• [WHAT IS REQUIRED]
The data below is to be set down again exactly as written.

• [DATA FOR REVIEW]
"""
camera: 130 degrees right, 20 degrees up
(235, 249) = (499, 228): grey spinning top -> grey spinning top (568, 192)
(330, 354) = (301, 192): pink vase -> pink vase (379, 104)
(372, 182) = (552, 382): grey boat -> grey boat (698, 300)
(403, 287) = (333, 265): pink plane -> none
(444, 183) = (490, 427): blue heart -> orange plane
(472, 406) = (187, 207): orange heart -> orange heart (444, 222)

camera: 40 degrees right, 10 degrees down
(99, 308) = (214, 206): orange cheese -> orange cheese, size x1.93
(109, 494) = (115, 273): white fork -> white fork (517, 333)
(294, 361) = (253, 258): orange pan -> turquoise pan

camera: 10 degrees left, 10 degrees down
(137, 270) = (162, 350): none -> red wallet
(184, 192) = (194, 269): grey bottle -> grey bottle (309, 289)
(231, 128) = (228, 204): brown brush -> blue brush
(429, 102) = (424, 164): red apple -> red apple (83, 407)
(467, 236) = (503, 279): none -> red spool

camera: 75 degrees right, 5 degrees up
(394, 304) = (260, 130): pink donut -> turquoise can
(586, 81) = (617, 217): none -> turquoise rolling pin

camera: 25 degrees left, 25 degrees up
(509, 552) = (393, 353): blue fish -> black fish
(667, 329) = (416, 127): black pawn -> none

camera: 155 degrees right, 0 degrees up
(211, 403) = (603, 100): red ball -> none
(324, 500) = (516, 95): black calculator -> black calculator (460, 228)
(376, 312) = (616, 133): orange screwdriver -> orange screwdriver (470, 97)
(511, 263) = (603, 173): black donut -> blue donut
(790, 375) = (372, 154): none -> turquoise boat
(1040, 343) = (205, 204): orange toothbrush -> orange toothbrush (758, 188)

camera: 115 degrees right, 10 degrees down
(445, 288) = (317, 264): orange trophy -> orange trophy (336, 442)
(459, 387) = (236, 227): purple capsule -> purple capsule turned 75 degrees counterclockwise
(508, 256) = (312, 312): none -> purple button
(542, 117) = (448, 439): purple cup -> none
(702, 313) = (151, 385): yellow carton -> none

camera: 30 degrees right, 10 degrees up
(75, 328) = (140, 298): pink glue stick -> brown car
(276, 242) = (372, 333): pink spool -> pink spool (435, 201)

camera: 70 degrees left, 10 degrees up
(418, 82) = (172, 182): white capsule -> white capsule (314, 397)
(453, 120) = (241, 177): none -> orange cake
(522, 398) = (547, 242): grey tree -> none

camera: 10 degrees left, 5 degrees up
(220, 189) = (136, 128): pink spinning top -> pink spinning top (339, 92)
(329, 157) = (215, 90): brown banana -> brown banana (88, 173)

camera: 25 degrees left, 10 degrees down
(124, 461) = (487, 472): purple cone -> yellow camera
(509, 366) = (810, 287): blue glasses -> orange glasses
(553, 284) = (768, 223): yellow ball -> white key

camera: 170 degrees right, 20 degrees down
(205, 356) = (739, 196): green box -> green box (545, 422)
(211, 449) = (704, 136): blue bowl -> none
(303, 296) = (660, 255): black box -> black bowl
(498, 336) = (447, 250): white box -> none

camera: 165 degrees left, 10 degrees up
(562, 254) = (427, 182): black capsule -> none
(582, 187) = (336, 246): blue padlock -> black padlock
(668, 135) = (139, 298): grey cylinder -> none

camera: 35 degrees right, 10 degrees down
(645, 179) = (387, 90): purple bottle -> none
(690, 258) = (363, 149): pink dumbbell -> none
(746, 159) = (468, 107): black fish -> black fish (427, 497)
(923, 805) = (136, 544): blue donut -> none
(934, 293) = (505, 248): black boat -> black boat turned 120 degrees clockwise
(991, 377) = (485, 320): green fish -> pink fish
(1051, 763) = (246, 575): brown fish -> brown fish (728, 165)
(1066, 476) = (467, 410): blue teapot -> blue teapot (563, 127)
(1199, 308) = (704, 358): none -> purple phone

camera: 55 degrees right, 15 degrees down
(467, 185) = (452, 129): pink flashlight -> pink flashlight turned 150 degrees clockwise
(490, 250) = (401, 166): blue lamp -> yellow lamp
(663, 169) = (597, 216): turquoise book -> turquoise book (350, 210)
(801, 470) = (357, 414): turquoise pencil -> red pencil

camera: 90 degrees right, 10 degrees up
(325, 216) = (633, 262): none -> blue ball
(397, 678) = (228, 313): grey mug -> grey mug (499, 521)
"""
• [YOUR SOLUTION]
camera: 130 degrees right, 20 degrees up
(235, 249) = (499, 228): grey spinning top -> grey spinning top (568, 192)
(330, 354) = (301, 192): pink vase -> pink vase (379, 104)
(372, 182) = (552, 382): grey boat -> grey boat (698, 300)
(403, 287) = (333, 265): pink plane -> none
(444, 183) = (490, 427): blue heart -> orange plane
(472, 406) = (187, 207): orange heart -> orange heart (444, 222)

camera: 40 degrees right, 10 degrees down
(99, 308) = (214, 206): orange cheese -> orange cheese, size x1.93
(109, 494) = (115, 273): white fork -> white fork (517, 333)
(294, 361) = (253, 258): orange pan -> turquoise pan

camera: 10 degrees left, 10 degrees down
(137, 270) = (162, 350): none -> red wallet
(184, 192) = (194, 269): grey bottle -> grey bottle (309, 289)
(231, 128) = (228, 204): brown brush -> blue brush
(429, 102) = (424, 164): red apple -> red apple (83, 407)
(467, 236) = (503, 279): none -> red spool

camera: 75 degrees right, 5 degrees up
(394, 304) = (260, 130): pink donut -> turquoise can
(586, 81) = (617, 217): none -> turquoise rolling pin

camera: 25 degrees left, 25 degrees up
(509, 552) = (393, 353): blue fish -> black fish
(667, 329) = (416, 127): black pawn -> none

camera: 155 degrees right, 0 degrees up
(211, 403) = (603, 100): red ball -> none
(324, 500) = (516, 95): black calculator -> black calculator (460, 228)
(376, 312) = (616, 133): orange screwdriver -> orange screwdriver (470, 97)
(511, 263) = (603, 173): black donut -> blue donut
(790, 375) = (372, 154): none -> turquoise boat
(1040, 343) = (205, 204): orange toothbrush -> orange toothbrush (758, 188)

camera: 115 degrees right, 10 degrees down
(445, 288) = (317, 264): orange trophy -> orange trophy (336, 442)
(459, 387) = (236, 227): purple capsule -> purple capsule turned 75 degrees counterclockwise
(508, 256) = (312, 312): none -> purple button
(542, 117) = (448, 439): purple cup -> none
(702, 313) = (151, 385): yellow carton -> none

camera: 30 degrees right, 10 degrees up
(75, 328) = (140, 298): pink glue stick -> brown car
(276, 242) = (372, 333): pink spool -> pink spool (435, 201)

camera: 70 degrees left, 10 degrees up
(418, 82) = (172, 182): white capsule -> white capsule (314, 397)
(453, 120) = (241, 177): none -> orange cake
(522, 398) = (547, 242): grey tree -> none

camera: 10 degrees left, 5 degrees up
(220, 189) = (136, 128): pink spinning top -> pink spinning top (339, 92)
(329, 157) = (215, 90): brown banana -> brown banana (88, 173)

camera: 25 degrees left, 10 degrees down
(124, 461) = (487, 472): purple cone -> yellow camera
(509, 366) = (810, 287): blue glasses -> orange glasses
(553, 284) = (768, 223): yellow ball -> white key

camera: 170 degrees right, 20 degrees down
(205, 356) = (739, 196): green box -> green box (545, 422)
(211, 449) = (704, 136): blue bowl -> none
(303, 296) = (660, 255): black box -> black bowl
(498, 336) = (447, 250): white box -> none

camera: 165 degrees left, 10 degrees up
(562, 254) = (427, 182): black capsule -> none
(582, 187) = (336, 246): blue padlock -> black padlock
(668, 135) = (139, 298): grey cylinder -> none

camera: 35 degrees right, 10 degrees down
(645, 179) = (387, 90): purple bottle -> none
(690, 258) = (363, 149): pink dumbbell -> none
(746, 159) = (468, 107): black fish -> black fish (427, 497)
(923, 805) = (136, 544): blue donut -> none
(934, 293) = (505, 248): black boat -> black boat turned 120 degrees clockwise
(991, 377) = (485, 320): green fish -> pink fish
(1051, 763) = (246, 575): brown fish -> brown fish (728, 165)
(1066, 476) = (467, 410): blue teapot -> blue teapot (563, 127)
(1199, 308) = (704, 358): none -> purple phone

camera: 55 degrees right, 15 degrees down
(467, 185) = (452, 129): pink flashlight -> pink flashlight turned 150 degrees clockwise
(490, 250) = (401, 166): blue lamp -> yellow lamp
(663, 169) = (597, 216): turquoise book -> turquoise book (350, 210)
(801, 470) = (357, 414): turquoise pencil -> red pencil

camera: 90 degrees right, 10 degrees up
(325, 216) = (633, 262): none -> blue ball
(397, 678) = (228, 313): grey mug -> grey mug (499, 521)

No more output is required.